Repeat, exactly as written, the lines from the one with "R1: 6.8k (3V3, VIN) -> 6.8k (3V3, TEMP)" to the final line of the listing, and keep every picture out.
****
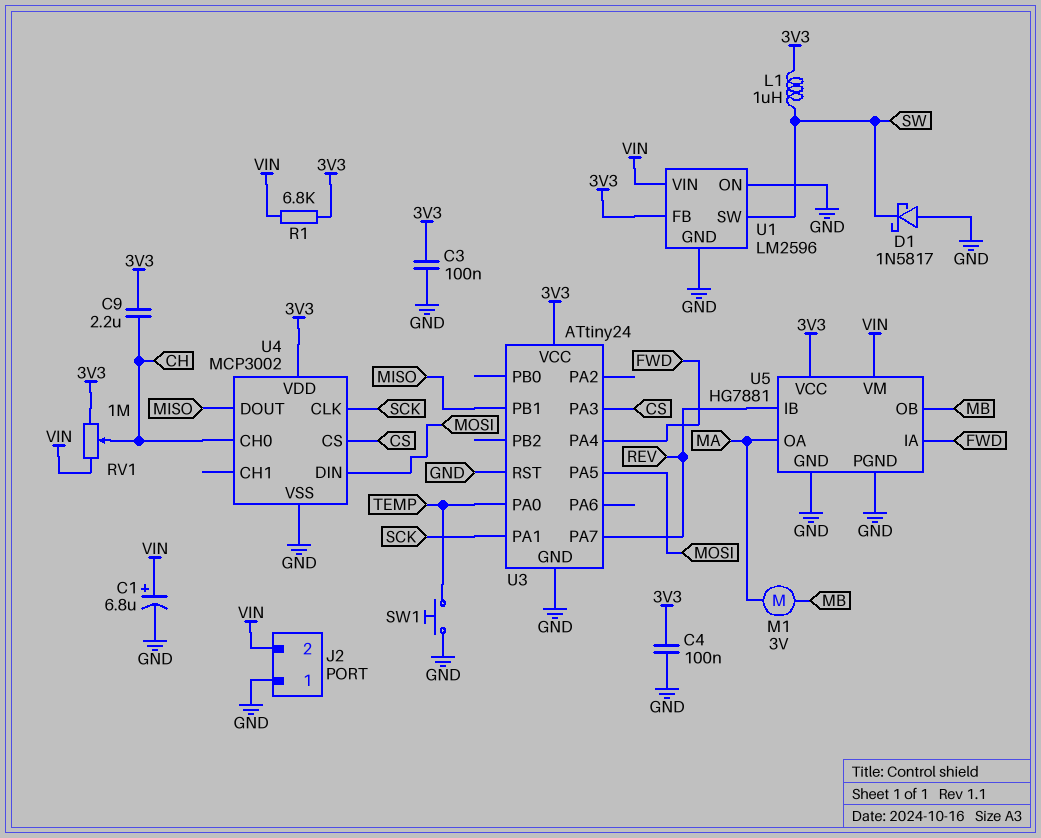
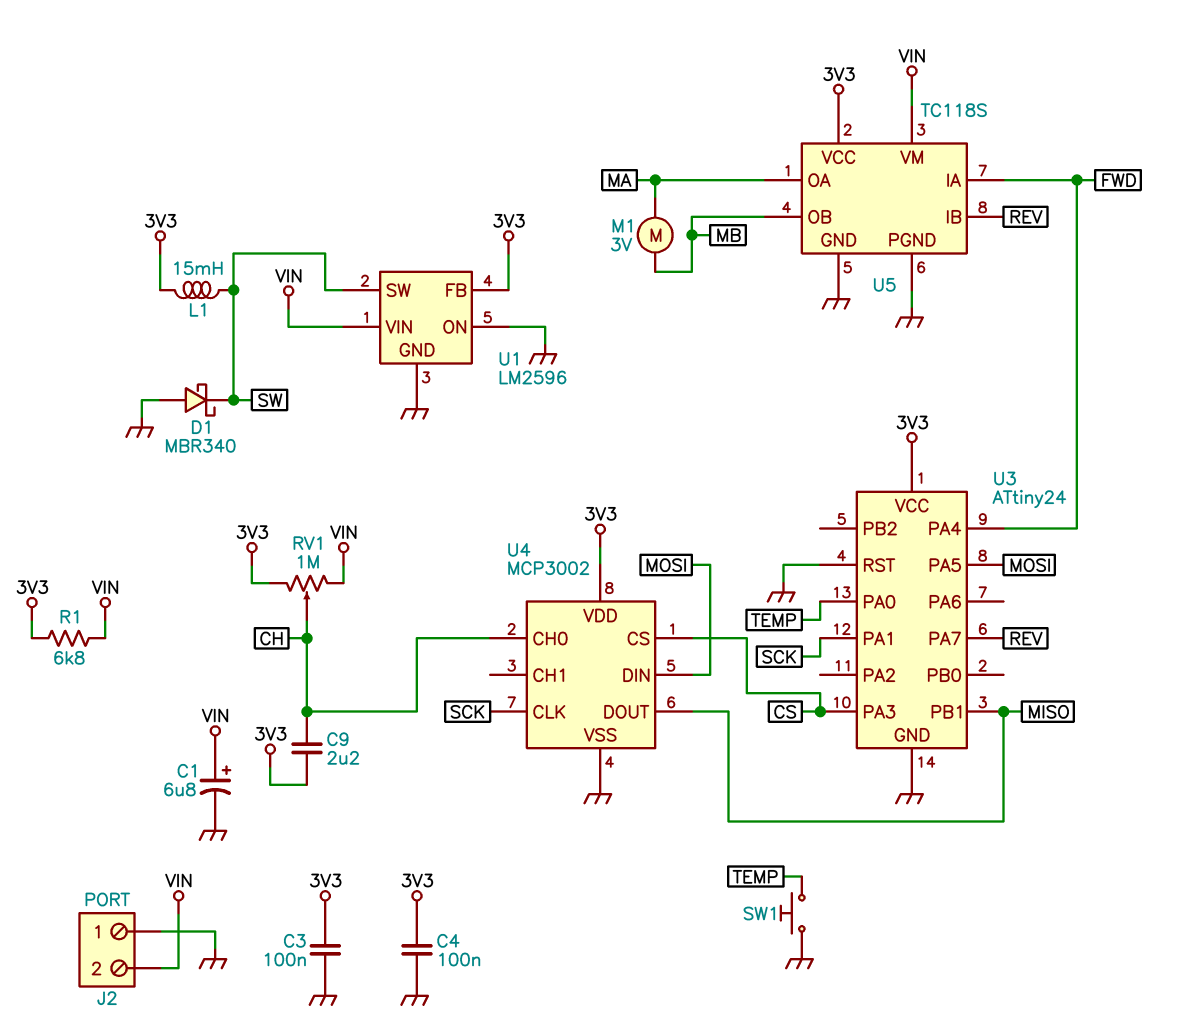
D1: schottky 1N5817 (A GND, K SW) -> schottky MBR340 (A GND, K SW)
L1: 1uH (3V3, SW) -> 15mH (3V3, SW)
U5: HG7881 -> TC118S

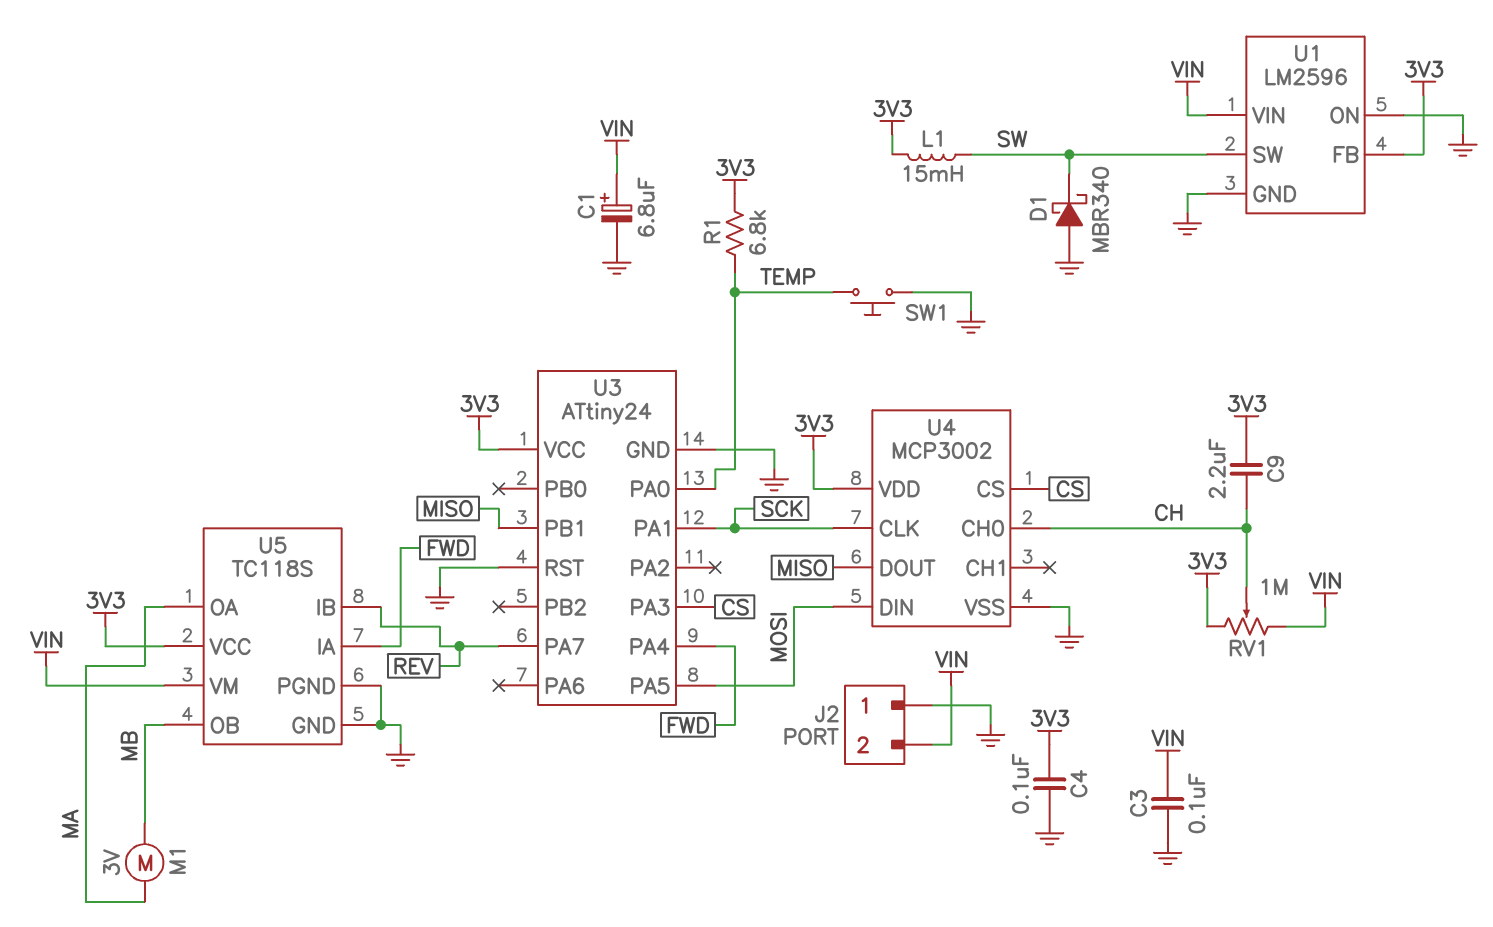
C3: 100nF (3V3, GND) -> 100nF (GND, VIN)
R1: 6.8k (3V3, VIN) -> 6.8k (3V3, TEMP)

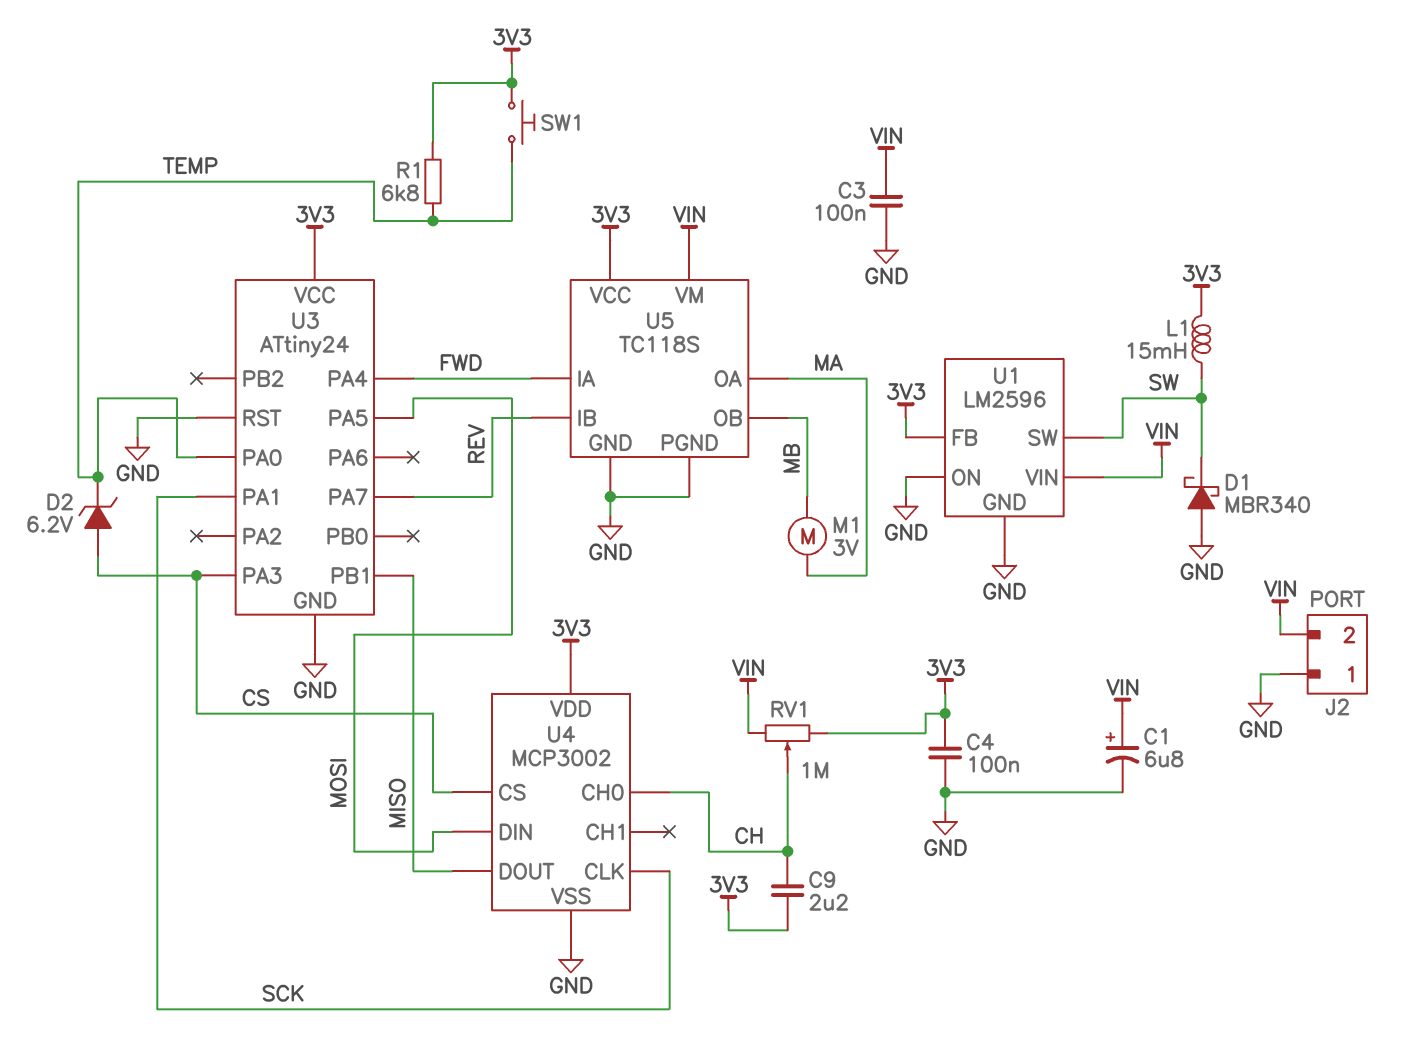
D2: none -> zener 6.2V (A CS, K TEMP)
SW1: button (GND, TEMP) -> button (3V3, TEMP)

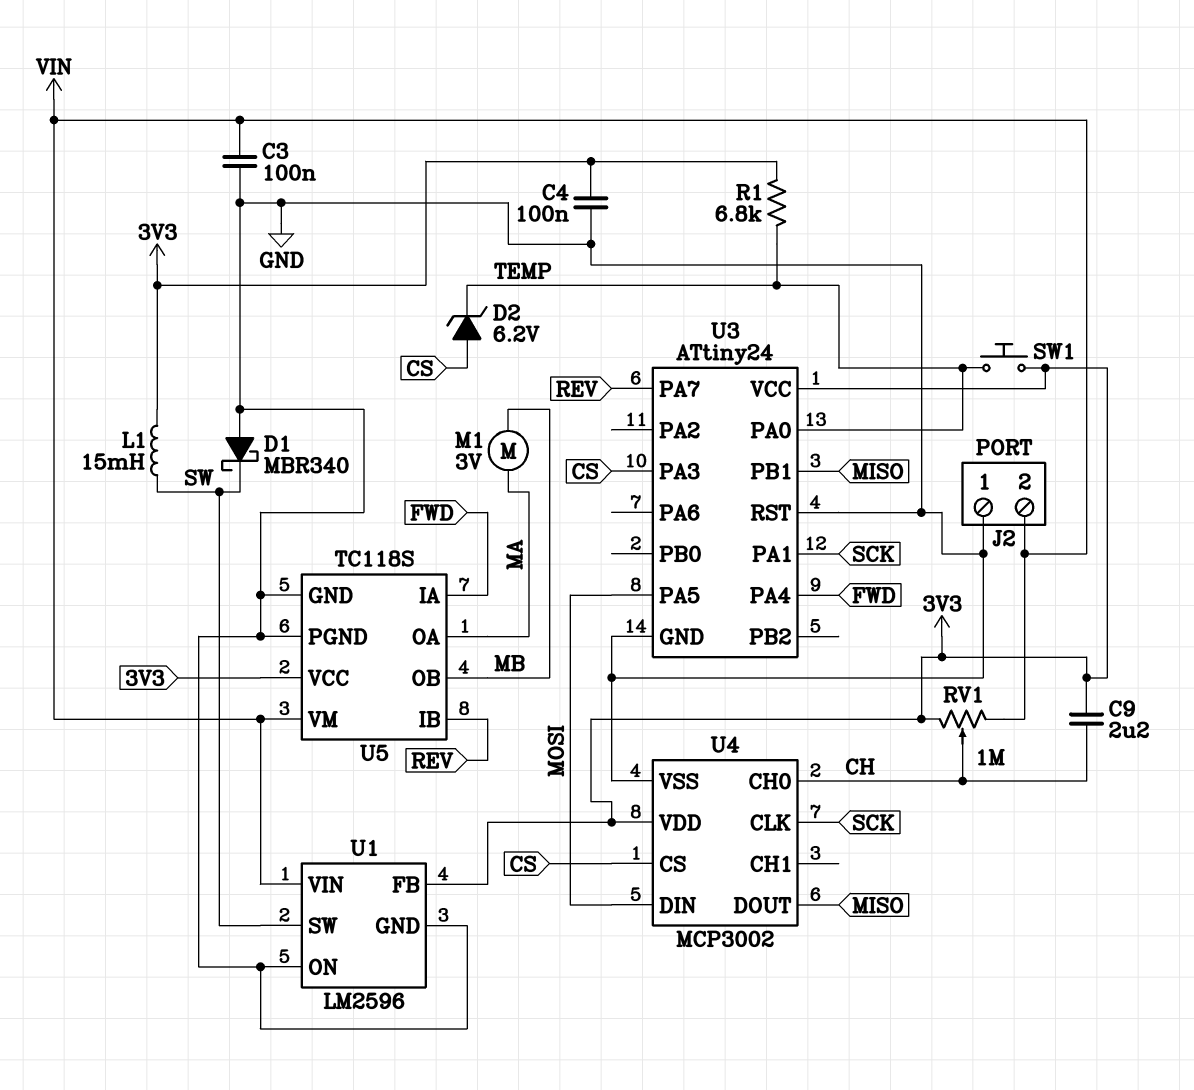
C1: 6.8uF (plus VIN, minus GND) -> none

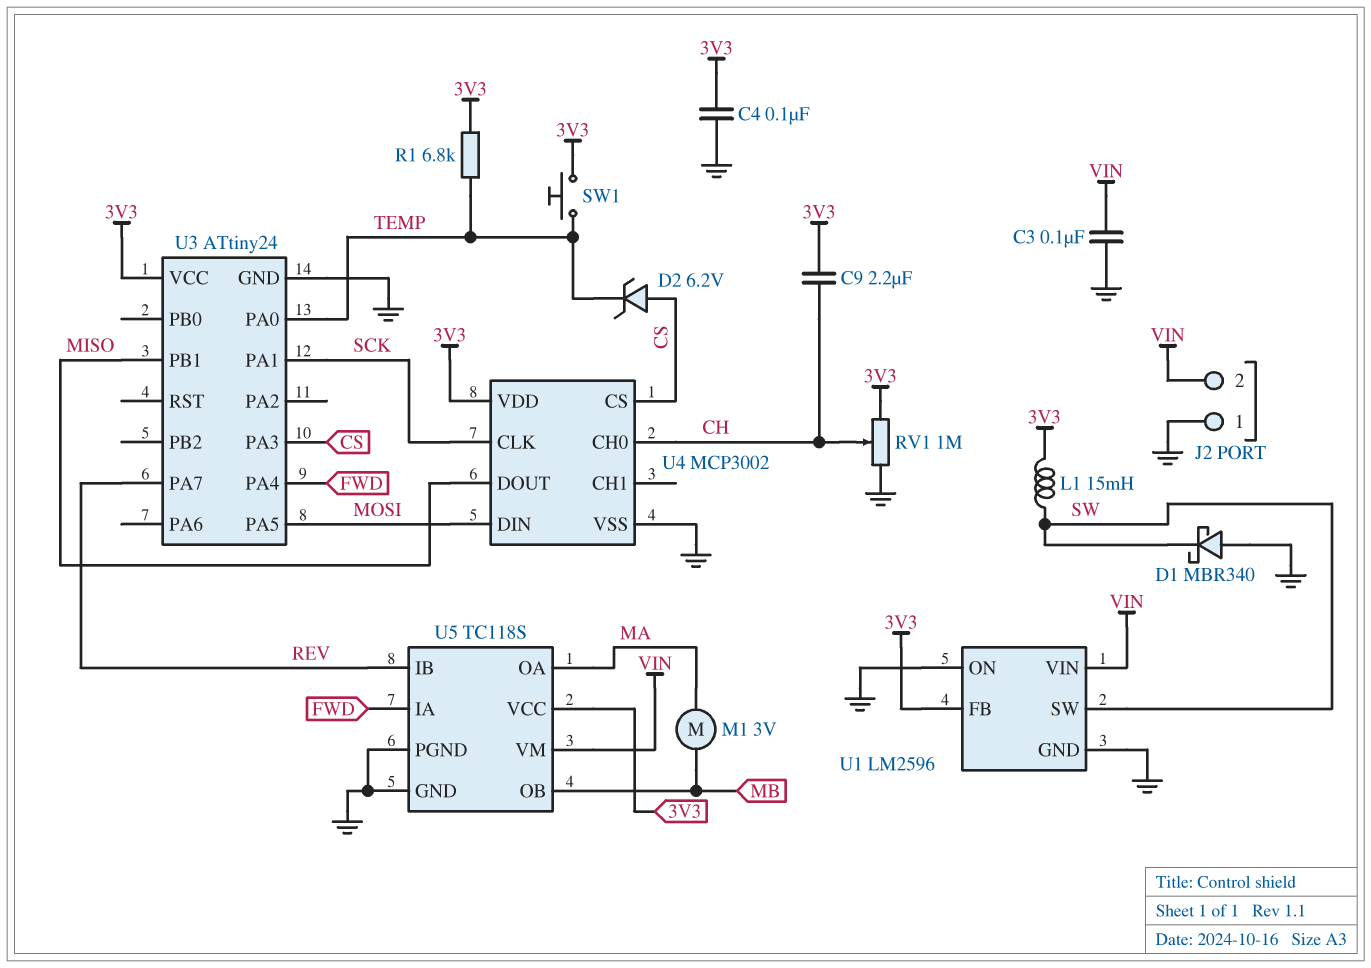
RV1: 1M (3V3, VIN, wiper CH) -> 1M (3V3, GND, wiper CH)
U3 pin RST: GND -> none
****
RESPONSE BOX |
R1: 6.8k (3V3, VIN) -> 6.8k (3V3, TEMP)

D2: none -> zener 6.2V (A CS, K TEMP)
SW1: button (GND, TEMP) -> button (3V3, TEMP)

C1: 6.8uF (plus VIN, minus GND) -> none

RV1: 1M (3V3, VIN, wiper CH) -> 1M (3V3, GND, wiper CH)
U3 pin RST: GND -> none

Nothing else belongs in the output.